• **EXERCISE DESCRIPTION**: The answer is the full listing restated exactly, without any pictures.
==================================================
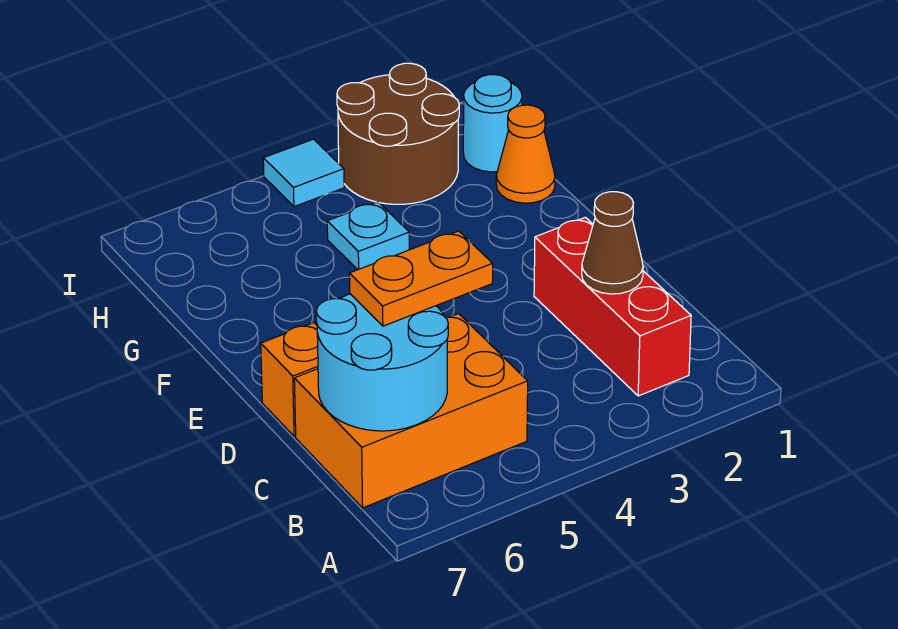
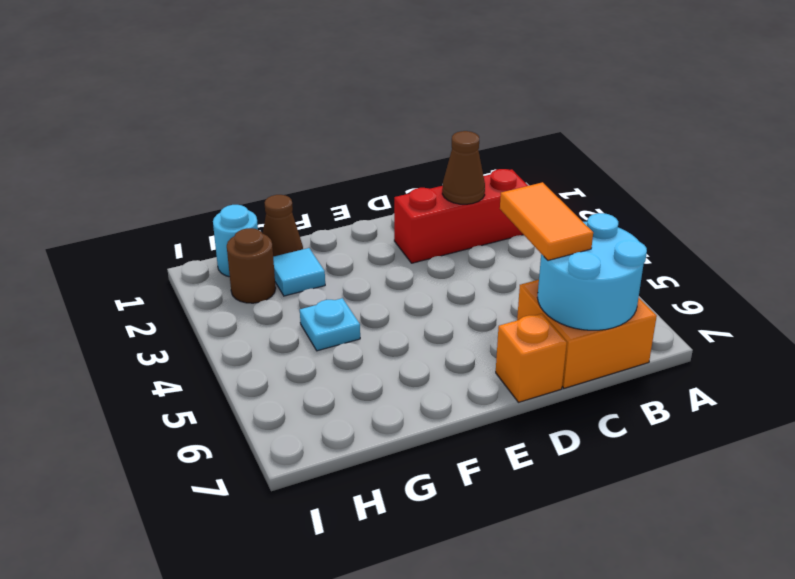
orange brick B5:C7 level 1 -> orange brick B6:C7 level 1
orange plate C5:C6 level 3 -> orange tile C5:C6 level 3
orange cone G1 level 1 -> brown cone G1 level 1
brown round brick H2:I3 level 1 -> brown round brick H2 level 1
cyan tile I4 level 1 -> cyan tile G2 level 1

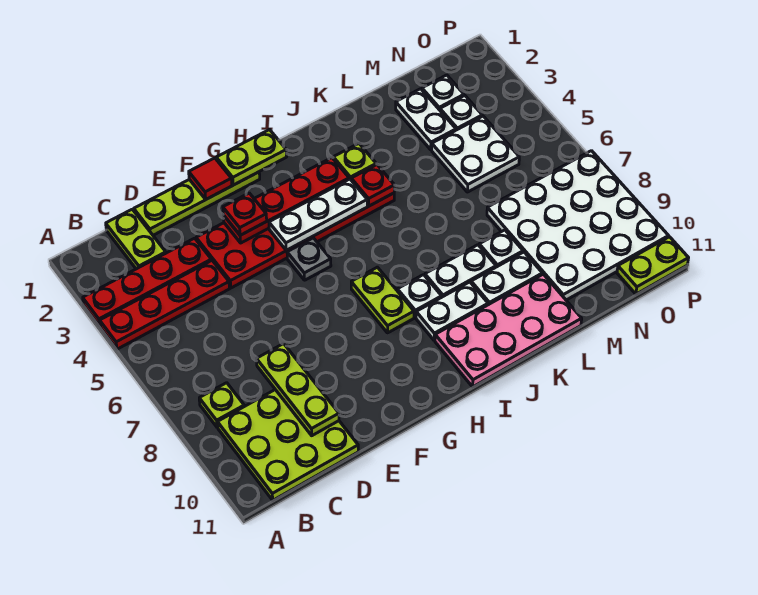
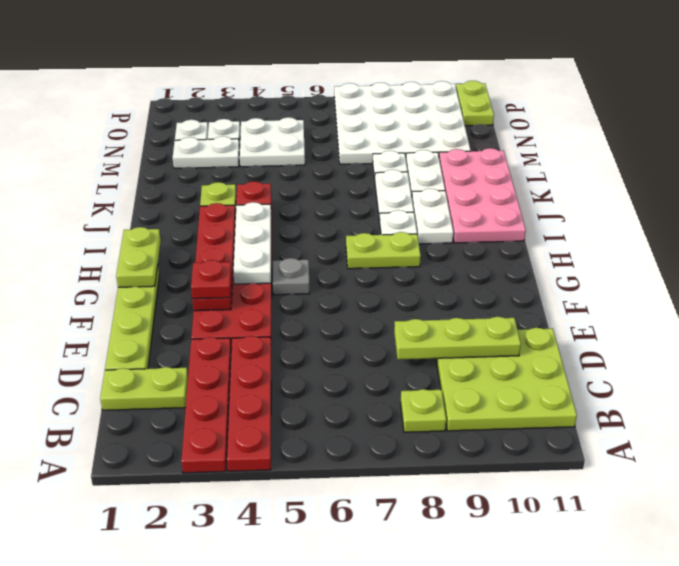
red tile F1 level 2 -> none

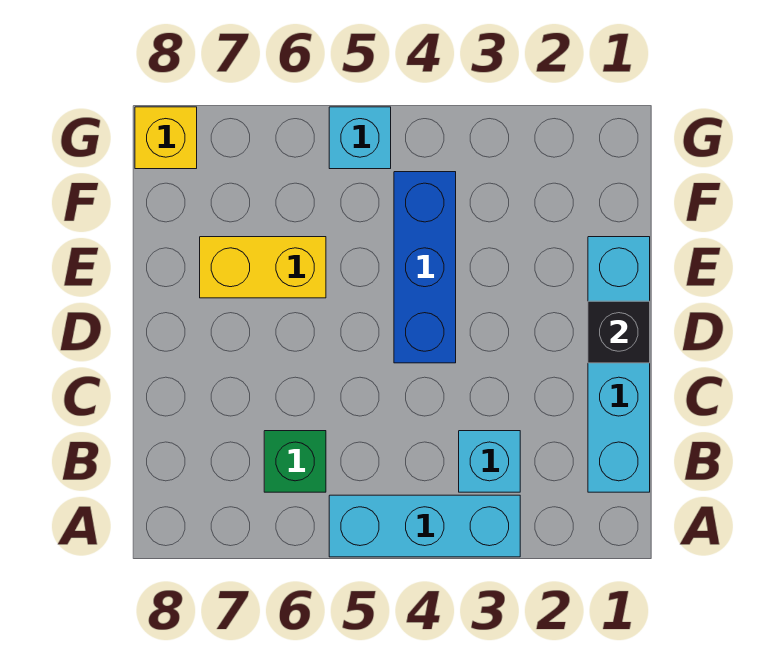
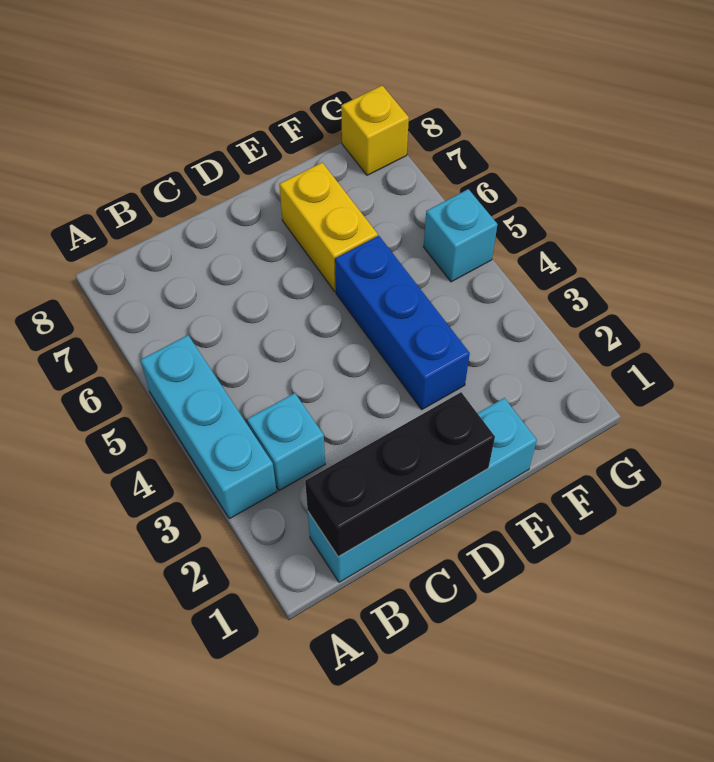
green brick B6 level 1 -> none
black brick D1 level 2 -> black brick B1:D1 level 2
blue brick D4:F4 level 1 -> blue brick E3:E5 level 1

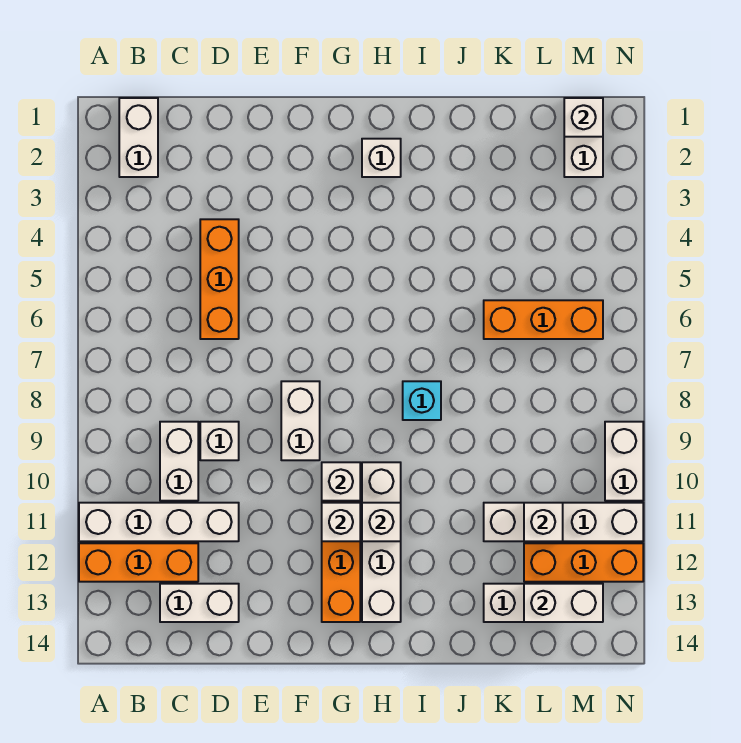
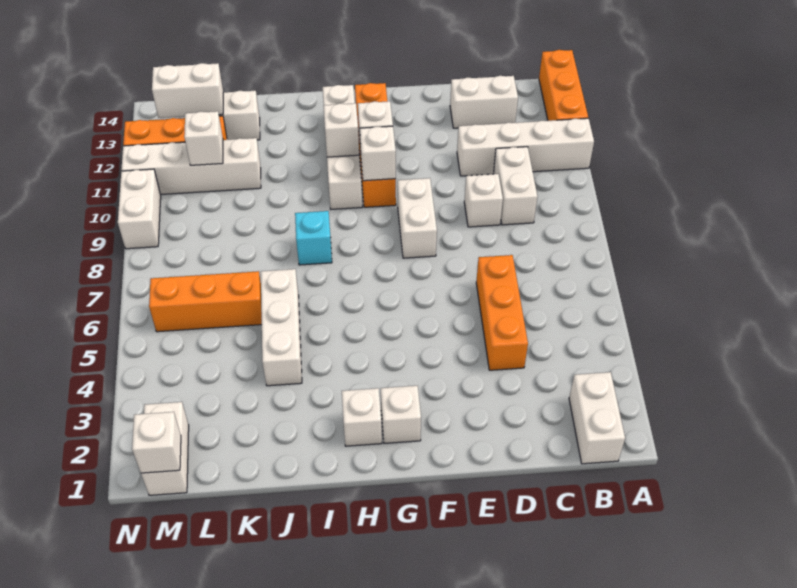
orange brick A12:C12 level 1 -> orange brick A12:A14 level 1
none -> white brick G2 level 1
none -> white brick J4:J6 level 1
==================================================
• **OUTPUT OF THE EXERCISE**:
orange brick B5:C7 level 1 -> orange brick B6:C7 level 1
orange plate C5:C6 level 3 -> orange tile C5:C6 level 3
orange cone G1 level 1 -> brown cone G1 level 1
brown round brick H2:I3 level 1 -> brown round brick H2 level 1
cyan tile I4 level 1 -> cyan tile G2 level 1

red tile F1 level 2 -> none

green brick B6 level 1 -> none
black brick D1 level 2 -> black brick B1:D1 level 2
blue brick D4:F4 level 1 -> blue brick E3:E5 level 1

orange brick A12:C12 level 1 -> orange brick A12:A14 level 1
none -> white brick G2 level 1
none -> white brick J4:J6 level 1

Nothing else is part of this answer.